» **TASK BRIEF**
All of the data should be copied exactly, with the pictures left out.

» **SUPPLIED DATA**
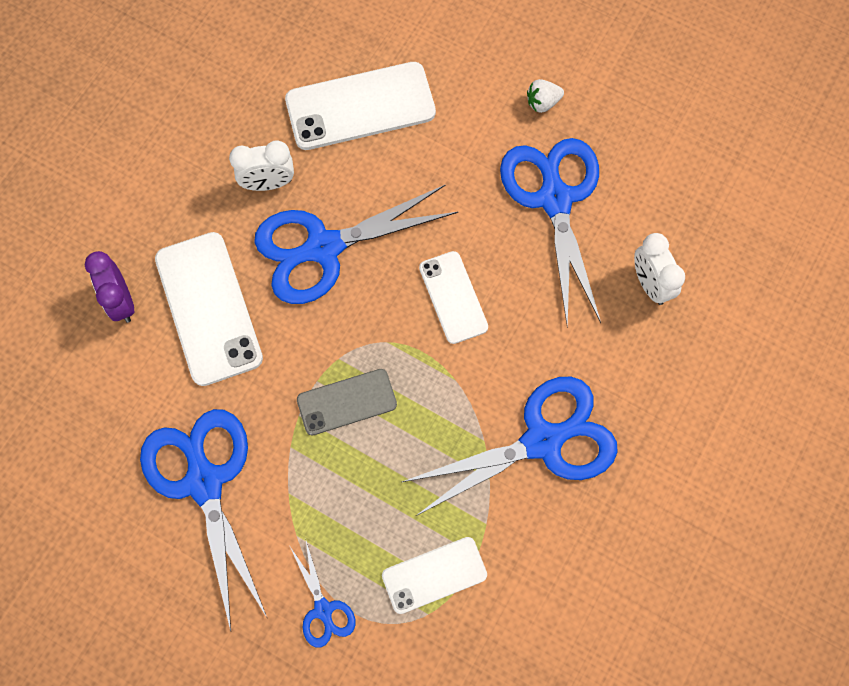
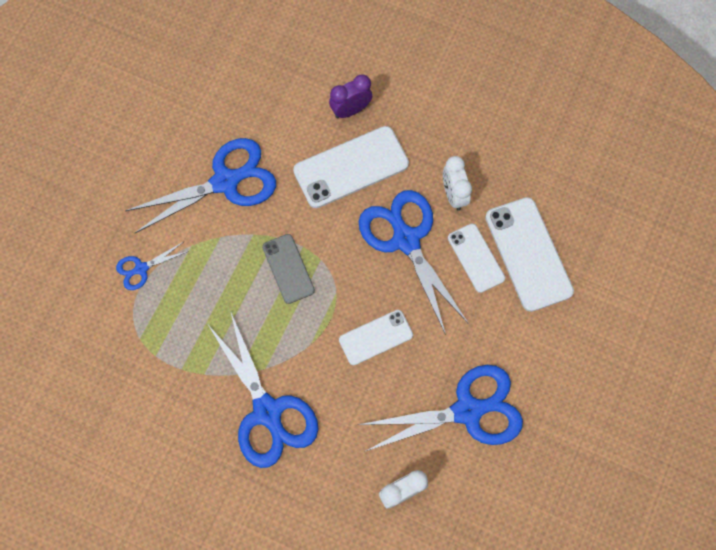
camera: 85 degrees right, 0 degrees up
(434, 575) = (166, 340): white phone -> white phone (476, 258)
(542, 103) = (553, 396): white strawberry -> none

» **RESPONSE BELOW**
camera: 85 degrees right, 0 degrees up
(434, 575) = (166, 340): white phone -> white phone (476, 258)
(542, 103) = (553, 396): white strawberry -> none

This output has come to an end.